## DATA UNDER STUDY:
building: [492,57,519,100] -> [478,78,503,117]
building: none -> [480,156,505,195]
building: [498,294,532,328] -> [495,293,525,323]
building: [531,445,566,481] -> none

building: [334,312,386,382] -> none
...
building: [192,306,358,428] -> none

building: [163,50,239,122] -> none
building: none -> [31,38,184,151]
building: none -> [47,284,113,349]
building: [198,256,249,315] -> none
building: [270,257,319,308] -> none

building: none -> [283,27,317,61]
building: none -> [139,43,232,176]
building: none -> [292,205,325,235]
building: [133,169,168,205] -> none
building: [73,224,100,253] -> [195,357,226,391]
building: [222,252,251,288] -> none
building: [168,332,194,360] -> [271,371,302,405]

## WORK REQUEST:
Taking the line with "building: none -> [31,38,184,151]" as the first and the line with "building: [168,332,194,360] ->" as the last, retype that stretch of the data above exactly, with no other lines.

## EXPECTED OUTPUT:
building: none -> [31,38,184,151]
building: none -> [47,284,113,349]
building: [198,256,249,315] -> none
building: [270,257,319,308] -> none

building: none -> [283,27,317,61]
building: none -> [139,43,232,176]
building: none -> [292,205,325,235]
building: [133,169,168,205] -> none
building: [73,224,100,253] -> [195,357,226,391]
building: [222,252,251,288] -> none
building: [168,332,194,360] -> [271,371,302,405]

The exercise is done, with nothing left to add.